■ WORK TO COMPLETE:
Reproduce the records below exactly, but only between the lines holding "(624, 337) = (458, 296): none -> brown pencil" and "(294, 251) = (397, 140): turquoise", inclusive.

(Object state comparisons)
──────────

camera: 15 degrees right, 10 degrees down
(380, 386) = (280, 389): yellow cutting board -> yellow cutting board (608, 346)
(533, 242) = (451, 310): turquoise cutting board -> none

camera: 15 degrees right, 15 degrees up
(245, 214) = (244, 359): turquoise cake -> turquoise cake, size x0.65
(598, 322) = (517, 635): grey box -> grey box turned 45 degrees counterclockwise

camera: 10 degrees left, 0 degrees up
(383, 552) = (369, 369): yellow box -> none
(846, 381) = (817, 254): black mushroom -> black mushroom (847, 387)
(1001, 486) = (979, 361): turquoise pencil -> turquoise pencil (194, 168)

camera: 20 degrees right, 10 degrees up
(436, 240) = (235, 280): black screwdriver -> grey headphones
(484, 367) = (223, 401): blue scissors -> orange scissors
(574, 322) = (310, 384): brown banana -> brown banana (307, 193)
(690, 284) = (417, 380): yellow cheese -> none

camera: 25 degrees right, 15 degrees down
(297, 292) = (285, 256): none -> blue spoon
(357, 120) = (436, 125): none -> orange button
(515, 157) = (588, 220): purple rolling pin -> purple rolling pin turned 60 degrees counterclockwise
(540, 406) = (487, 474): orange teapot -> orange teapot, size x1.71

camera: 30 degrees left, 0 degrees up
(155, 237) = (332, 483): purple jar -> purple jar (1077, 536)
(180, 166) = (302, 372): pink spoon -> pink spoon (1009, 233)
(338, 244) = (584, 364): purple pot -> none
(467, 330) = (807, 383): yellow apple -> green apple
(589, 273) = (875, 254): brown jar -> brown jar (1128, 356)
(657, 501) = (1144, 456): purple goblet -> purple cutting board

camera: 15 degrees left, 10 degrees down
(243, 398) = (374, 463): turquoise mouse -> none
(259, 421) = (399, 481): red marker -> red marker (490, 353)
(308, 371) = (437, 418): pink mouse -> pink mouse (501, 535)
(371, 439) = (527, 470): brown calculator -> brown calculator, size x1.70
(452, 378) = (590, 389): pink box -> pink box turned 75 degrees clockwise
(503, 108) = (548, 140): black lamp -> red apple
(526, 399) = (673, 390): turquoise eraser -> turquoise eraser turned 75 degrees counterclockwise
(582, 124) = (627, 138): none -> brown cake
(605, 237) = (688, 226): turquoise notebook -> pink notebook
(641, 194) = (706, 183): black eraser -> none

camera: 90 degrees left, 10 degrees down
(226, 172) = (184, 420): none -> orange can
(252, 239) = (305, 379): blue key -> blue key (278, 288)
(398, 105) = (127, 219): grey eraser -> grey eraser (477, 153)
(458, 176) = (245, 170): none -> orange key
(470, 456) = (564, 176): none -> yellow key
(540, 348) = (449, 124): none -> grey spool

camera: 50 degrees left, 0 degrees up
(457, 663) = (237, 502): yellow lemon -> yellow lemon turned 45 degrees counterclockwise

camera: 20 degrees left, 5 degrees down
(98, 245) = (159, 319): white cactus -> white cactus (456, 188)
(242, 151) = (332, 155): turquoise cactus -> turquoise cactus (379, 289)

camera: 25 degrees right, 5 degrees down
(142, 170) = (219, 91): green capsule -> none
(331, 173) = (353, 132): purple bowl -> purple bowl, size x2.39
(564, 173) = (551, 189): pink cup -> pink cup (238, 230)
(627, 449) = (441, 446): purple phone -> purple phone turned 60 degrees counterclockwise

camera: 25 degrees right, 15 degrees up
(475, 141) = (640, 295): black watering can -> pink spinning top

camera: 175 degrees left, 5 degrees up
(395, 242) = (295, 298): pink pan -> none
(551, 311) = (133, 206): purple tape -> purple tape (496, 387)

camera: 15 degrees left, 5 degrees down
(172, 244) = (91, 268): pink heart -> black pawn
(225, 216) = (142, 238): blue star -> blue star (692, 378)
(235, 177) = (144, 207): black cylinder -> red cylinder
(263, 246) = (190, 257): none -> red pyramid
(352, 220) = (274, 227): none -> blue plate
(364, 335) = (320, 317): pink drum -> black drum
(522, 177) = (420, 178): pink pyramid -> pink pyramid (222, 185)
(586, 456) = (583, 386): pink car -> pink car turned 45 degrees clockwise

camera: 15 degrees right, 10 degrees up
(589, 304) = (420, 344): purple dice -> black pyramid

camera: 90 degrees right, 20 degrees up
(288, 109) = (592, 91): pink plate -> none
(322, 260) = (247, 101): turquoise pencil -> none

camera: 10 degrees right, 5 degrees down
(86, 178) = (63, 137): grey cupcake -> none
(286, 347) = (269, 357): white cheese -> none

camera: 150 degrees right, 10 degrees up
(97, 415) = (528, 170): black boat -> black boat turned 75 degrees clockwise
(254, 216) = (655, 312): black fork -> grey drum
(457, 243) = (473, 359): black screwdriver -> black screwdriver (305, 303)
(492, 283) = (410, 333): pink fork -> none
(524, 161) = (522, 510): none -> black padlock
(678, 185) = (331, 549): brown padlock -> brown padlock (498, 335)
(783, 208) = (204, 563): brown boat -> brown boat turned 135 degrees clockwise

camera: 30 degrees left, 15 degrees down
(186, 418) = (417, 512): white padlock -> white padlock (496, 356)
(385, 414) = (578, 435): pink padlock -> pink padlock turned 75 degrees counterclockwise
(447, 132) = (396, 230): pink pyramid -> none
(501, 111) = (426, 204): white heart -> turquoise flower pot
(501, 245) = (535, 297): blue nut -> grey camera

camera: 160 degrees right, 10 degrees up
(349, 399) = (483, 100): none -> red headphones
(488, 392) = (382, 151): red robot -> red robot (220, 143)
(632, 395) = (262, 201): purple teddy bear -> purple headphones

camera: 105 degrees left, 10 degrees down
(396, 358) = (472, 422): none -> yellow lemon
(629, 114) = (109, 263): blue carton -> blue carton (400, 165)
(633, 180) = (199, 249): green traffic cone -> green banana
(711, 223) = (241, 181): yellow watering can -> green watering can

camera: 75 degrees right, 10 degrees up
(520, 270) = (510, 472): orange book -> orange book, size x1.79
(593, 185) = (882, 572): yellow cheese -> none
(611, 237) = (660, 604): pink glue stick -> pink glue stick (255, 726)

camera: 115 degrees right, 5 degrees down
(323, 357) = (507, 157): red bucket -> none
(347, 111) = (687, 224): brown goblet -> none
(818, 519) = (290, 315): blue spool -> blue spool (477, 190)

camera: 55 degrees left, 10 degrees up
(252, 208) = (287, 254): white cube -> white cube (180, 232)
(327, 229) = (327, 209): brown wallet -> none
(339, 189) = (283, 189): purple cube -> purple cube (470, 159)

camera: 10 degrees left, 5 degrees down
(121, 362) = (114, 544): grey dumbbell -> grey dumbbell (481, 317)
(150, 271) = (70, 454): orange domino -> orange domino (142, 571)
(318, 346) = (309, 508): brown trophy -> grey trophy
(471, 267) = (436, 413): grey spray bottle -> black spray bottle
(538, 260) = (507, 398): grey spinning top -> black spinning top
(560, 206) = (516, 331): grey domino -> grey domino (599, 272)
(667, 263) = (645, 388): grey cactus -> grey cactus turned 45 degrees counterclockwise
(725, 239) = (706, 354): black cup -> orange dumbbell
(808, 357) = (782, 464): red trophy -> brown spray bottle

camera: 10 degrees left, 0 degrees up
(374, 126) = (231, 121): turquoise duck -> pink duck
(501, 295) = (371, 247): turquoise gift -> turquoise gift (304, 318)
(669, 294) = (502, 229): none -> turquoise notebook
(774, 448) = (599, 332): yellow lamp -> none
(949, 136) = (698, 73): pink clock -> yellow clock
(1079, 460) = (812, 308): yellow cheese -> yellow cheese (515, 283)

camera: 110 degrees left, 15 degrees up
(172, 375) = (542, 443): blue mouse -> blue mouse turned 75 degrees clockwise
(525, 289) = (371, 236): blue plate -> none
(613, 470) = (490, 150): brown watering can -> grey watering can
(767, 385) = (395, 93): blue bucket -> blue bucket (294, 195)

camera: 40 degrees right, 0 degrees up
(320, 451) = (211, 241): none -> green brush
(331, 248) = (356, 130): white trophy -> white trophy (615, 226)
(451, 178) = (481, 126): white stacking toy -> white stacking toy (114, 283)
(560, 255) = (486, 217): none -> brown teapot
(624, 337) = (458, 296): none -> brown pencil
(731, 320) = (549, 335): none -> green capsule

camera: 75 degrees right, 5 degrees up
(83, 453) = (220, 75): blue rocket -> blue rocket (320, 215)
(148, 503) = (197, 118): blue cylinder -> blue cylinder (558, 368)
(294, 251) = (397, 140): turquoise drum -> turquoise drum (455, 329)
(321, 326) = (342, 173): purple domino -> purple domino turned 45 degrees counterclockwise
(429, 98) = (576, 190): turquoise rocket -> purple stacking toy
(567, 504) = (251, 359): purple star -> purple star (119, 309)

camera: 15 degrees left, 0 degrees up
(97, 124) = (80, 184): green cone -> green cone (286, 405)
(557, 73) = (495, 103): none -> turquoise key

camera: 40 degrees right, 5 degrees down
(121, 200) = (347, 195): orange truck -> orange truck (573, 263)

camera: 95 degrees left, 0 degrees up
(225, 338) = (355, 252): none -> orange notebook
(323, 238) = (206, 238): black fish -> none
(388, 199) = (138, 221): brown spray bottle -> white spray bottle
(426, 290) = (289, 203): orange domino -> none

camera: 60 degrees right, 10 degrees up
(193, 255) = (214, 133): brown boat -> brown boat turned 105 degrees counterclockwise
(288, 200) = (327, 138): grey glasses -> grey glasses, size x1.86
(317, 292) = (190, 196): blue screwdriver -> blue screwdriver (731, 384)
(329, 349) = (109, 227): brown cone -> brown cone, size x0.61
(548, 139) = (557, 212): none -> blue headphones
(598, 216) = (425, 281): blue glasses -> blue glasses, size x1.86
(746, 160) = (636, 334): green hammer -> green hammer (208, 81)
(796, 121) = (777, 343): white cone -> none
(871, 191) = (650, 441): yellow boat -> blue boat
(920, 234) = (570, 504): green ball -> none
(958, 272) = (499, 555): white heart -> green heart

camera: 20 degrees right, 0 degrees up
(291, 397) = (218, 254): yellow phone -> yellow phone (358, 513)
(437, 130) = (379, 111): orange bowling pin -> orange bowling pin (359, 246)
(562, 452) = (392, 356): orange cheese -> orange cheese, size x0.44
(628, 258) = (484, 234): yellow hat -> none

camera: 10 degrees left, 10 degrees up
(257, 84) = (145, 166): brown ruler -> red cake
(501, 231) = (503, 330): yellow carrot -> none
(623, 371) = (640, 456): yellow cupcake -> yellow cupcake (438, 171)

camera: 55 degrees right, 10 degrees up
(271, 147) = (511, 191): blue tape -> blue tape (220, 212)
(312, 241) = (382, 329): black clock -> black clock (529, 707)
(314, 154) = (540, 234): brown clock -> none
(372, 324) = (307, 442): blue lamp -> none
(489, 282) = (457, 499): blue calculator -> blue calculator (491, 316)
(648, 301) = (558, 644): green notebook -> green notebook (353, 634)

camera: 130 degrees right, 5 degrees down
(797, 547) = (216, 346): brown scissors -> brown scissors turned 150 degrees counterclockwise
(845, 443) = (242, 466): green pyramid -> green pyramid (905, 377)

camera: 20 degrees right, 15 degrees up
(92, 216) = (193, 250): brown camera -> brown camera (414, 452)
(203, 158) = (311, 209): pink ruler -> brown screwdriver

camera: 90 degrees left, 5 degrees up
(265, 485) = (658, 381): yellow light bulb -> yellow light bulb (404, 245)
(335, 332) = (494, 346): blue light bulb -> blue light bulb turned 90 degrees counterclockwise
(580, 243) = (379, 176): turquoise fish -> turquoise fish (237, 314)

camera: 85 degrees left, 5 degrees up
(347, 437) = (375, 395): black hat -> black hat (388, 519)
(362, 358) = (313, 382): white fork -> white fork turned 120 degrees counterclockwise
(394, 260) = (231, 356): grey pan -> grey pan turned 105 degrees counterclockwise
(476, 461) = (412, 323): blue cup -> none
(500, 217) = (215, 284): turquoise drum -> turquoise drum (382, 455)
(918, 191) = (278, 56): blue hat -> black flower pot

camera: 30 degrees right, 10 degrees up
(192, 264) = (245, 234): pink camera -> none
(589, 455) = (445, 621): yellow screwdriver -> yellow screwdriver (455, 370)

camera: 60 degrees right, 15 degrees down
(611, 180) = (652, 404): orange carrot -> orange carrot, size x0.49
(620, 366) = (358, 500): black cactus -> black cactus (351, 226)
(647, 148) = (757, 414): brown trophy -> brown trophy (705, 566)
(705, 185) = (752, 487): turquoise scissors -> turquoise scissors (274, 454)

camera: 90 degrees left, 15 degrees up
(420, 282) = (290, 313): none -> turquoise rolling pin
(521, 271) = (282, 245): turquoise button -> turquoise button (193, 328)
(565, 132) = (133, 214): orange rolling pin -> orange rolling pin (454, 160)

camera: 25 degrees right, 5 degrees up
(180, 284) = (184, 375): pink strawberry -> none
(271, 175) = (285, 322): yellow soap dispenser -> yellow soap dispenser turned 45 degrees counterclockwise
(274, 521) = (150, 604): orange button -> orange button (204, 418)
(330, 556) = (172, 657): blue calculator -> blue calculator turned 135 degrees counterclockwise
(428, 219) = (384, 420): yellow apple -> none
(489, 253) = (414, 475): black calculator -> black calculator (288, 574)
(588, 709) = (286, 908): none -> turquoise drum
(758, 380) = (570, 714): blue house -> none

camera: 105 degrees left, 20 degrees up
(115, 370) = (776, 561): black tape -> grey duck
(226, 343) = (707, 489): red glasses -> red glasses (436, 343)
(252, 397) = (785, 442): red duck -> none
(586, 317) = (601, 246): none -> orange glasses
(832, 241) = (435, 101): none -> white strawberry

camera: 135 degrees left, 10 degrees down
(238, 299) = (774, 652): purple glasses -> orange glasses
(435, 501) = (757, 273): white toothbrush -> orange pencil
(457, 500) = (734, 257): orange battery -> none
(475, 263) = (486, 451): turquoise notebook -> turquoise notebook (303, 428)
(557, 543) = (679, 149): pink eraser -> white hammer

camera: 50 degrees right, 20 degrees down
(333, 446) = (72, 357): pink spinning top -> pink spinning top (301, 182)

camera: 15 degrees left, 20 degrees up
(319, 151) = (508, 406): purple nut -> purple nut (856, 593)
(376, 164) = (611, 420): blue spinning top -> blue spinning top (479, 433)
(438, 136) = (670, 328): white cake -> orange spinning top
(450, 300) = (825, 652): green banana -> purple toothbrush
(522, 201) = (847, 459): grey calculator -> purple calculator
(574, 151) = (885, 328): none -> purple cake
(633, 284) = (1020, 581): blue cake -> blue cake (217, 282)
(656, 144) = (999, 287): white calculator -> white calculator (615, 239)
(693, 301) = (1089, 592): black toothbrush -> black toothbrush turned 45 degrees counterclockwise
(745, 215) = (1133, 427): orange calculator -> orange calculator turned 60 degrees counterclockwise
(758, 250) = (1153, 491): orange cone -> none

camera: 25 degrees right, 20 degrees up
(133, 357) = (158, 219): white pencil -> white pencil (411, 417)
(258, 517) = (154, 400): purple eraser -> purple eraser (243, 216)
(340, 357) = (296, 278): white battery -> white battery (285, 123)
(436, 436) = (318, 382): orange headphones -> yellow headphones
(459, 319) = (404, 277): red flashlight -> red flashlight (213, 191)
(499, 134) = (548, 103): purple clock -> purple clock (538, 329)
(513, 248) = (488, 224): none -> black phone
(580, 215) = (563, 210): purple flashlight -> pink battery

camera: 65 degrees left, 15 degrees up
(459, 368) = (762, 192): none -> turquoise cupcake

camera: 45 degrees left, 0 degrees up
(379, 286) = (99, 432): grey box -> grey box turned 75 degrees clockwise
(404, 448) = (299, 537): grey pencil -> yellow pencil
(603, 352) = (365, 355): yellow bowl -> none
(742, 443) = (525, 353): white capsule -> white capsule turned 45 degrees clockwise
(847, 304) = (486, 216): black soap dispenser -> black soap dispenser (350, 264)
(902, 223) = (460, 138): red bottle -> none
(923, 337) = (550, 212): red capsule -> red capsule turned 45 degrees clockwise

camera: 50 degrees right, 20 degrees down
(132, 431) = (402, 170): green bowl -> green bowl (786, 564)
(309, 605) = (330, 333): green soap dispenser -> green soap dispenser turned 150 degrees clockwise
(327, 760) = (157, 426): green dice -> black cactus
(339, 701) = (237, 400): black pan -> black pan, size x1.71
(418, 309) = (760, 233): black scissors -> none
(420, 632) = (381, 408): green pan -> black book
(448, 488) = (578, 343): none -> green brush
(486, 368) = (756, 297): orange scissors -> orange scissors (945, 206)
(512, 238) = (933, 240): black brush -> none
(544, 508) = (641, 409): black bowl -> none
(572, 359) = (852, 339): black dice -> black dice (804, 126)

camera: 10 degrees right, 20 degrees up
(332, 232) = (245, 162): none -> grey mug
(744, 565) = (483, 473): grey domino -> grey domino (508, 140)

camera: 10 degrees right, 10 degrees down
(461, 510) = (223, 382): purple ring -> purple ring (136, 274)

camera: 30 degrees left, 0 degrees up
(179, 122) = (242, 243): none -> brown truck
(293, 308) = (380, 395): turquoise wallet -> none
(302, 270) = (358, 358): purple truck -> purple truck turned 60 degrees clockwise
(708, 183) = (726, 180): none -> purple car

──────────

■ YOUR RESPONSE:
(624, 337) = (458, 296): none -> brown pencil
(731, 320) = (549, 335): none -> green capsule

camera: 75 degrees right, 5 degrees up
(83, 453) = (220, 75): blue rocket -> blue rocket (320, 215)
(148, 503) = (197, 118): blue cylinder -> blue cylinder (558, 368)
(294, 251) = (397, 140): turquoise drum -> turquoise drum (455, 329)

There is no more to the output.